What you will do –
Below are records that contain pictures; transcribe the text exactly and omit the pictures.

**** Data extract ****

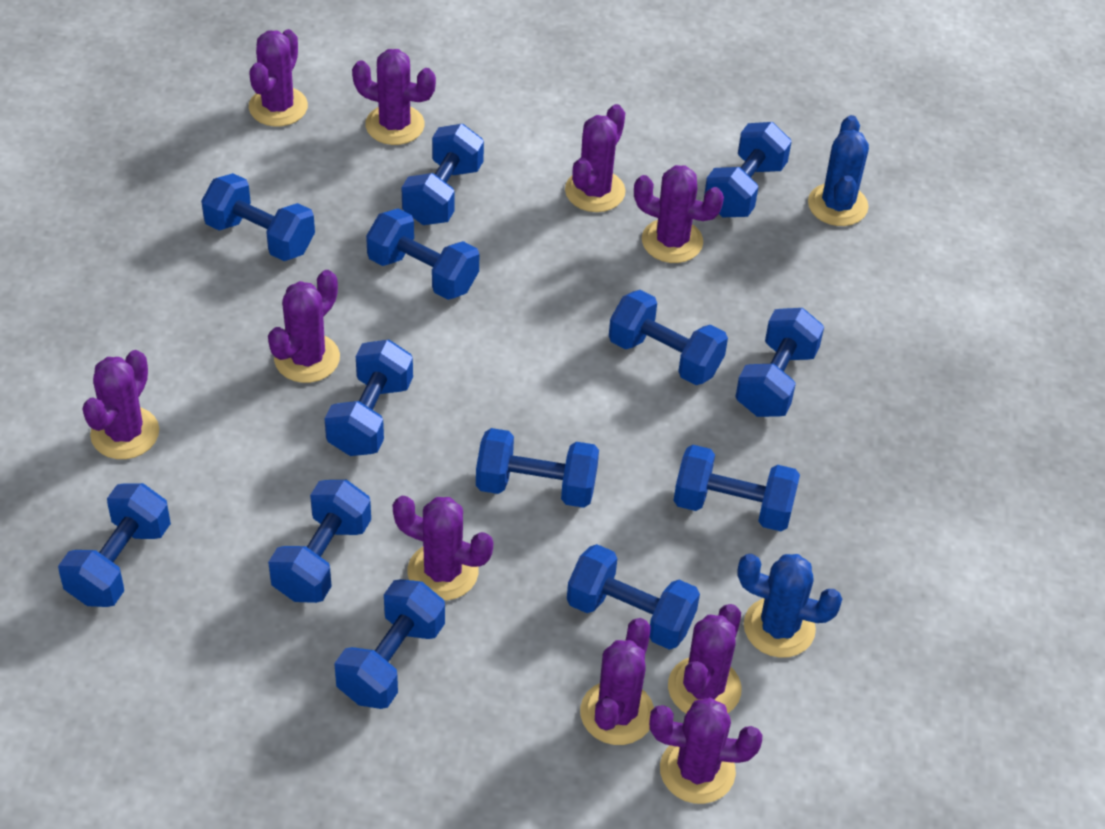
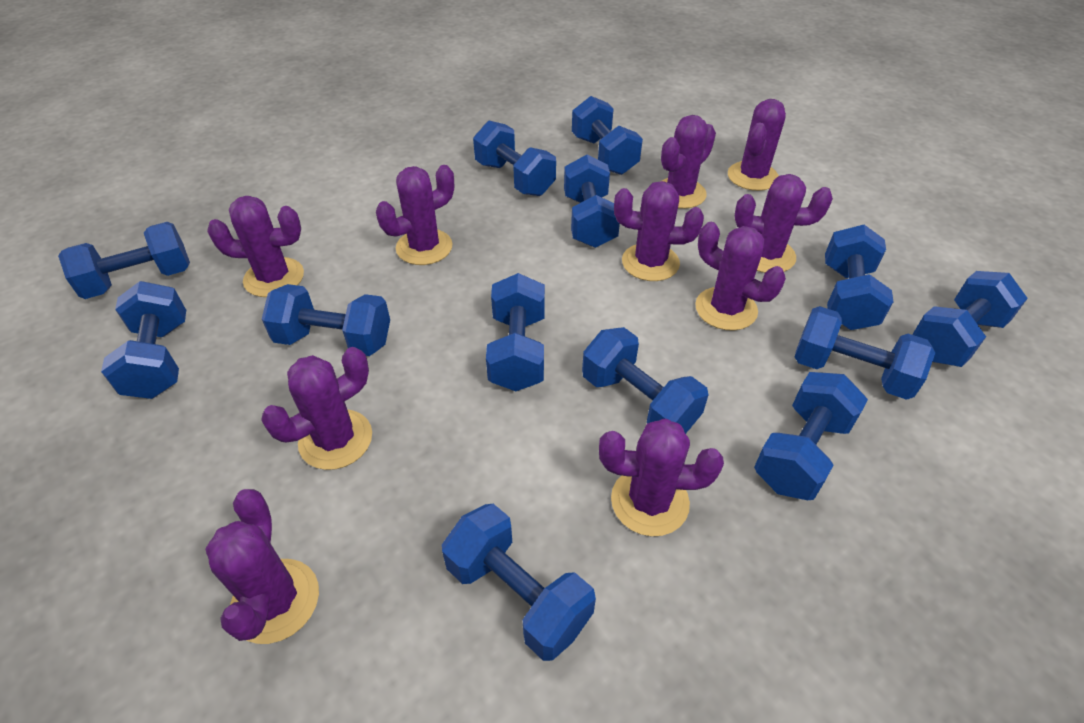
blue cactus: 2 -> 0

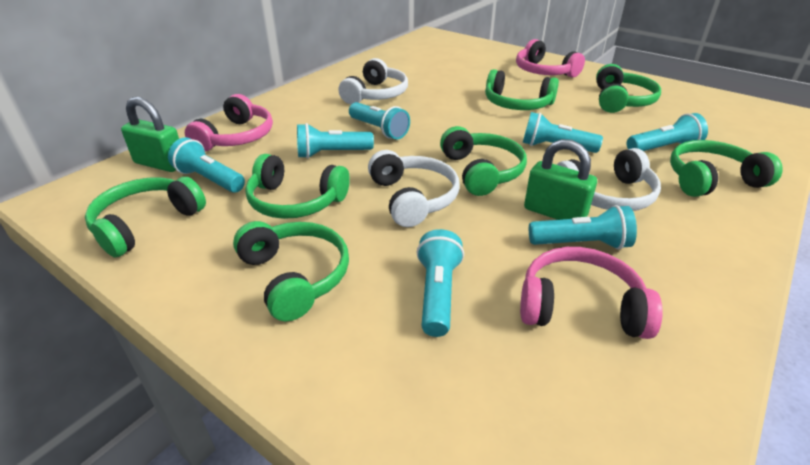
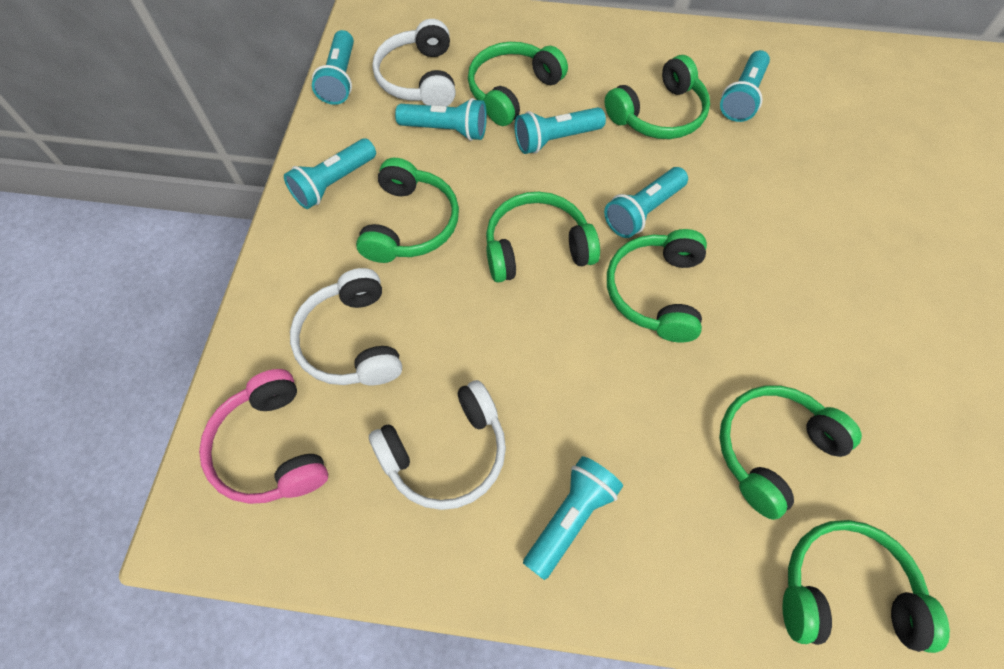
green padlock: 2 -> 0
pink headphones: 3 -> 1

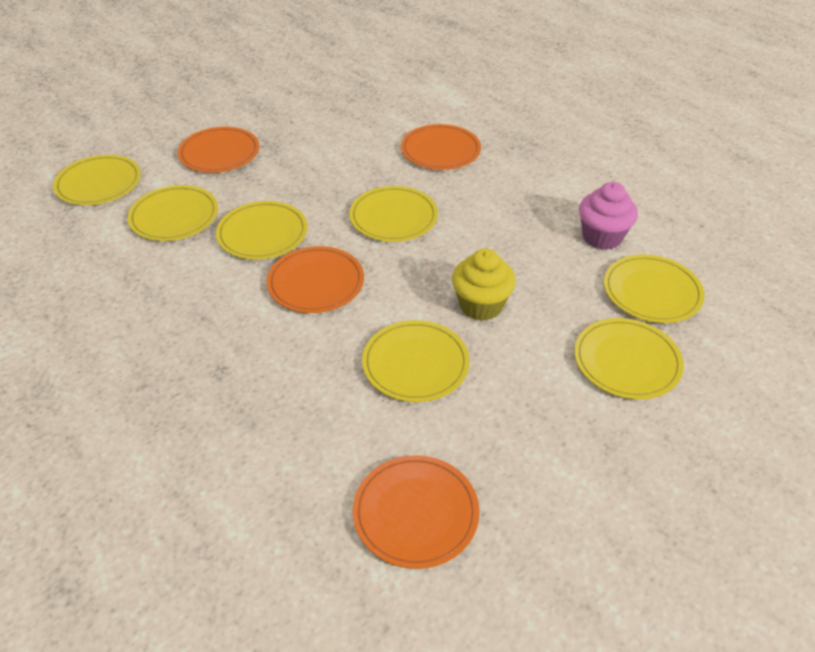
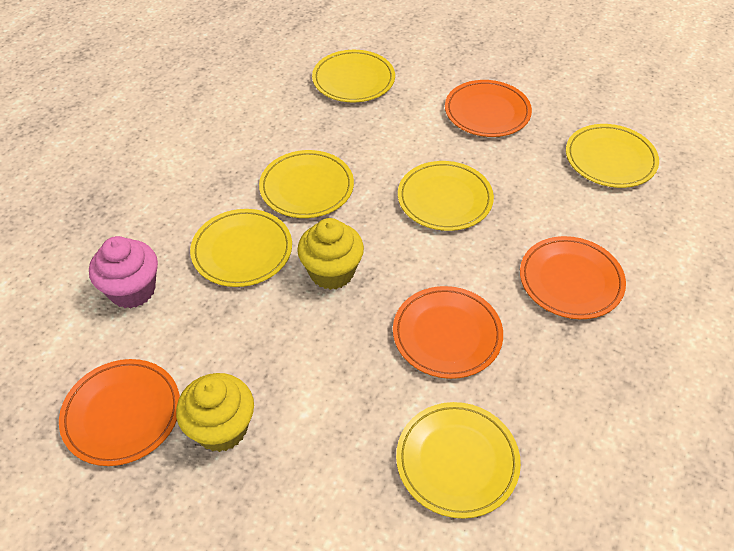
yellow cupcake: 1 -> 2
yellow plate: 7 -> 6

****

Response –
blue cactus: 2 -> 0

green padlock: 2 -> 0
pink headphones: 3 -> 1

yellow cupcake: 1 -> 2
yellow plate: 7 -> 6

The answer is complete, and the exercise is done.